EXERCISE REQUIREMENTS: Exactly as they appear below, repeat the lines from the one with "none -> yellow plate B7:C7 level 1" through the one with "pink tile F5:G6". Drop every picture.

Data entries:
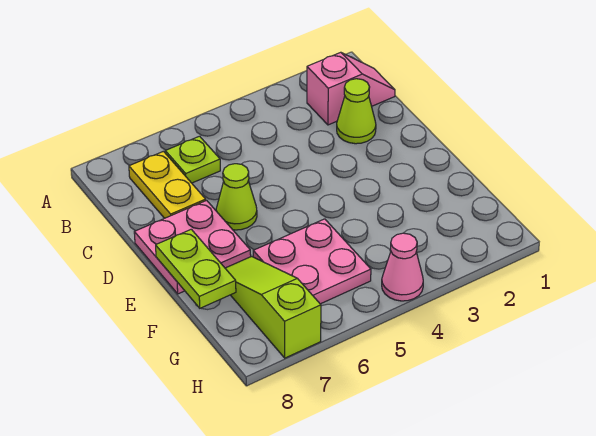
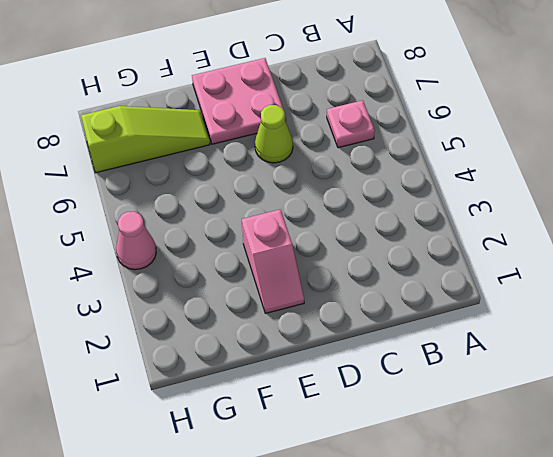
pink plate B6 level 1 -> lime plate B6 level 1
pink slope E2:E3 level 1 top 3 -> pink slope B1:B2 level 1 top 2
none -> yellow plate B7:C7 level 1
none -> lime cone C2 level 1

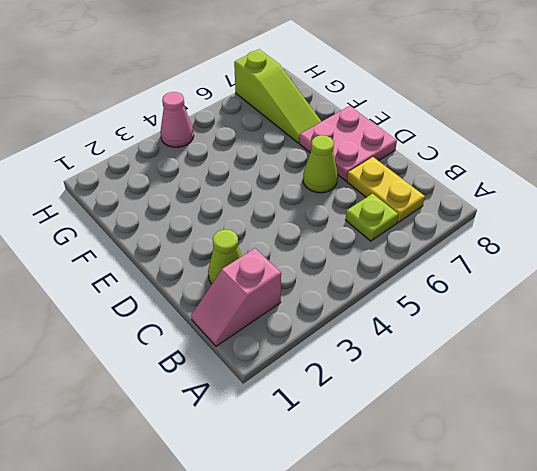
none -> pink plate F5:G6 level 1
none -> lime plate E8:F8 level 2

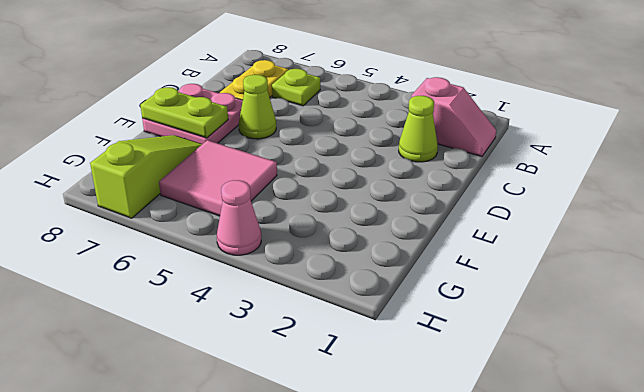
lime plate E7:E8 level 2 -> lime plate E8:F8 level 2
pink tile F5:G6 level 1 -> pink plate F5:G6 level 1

---

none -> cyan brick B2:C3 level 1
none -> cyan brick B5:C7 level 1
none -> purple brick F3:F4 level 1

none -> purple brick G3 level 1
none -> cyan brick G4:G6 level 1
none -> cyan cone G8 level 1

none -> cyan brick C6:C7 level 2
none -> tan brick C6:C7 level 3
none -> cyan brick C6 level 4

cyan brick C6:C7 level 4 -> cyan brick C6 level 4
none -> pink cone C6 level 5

OUTPUT OF THE EXERCISE:
none -> yellow plate B7:C7 level 1
none -> lime cone C2 level 1

none -> pink plate F5:G6 level 1
none -> lime plate E8:F8 level 2

lime plate E7:E8 level 2 -> lime plate E8:F8 level 2
pink tile F5:G6 level 1 -> pink plate F5:G6 level 1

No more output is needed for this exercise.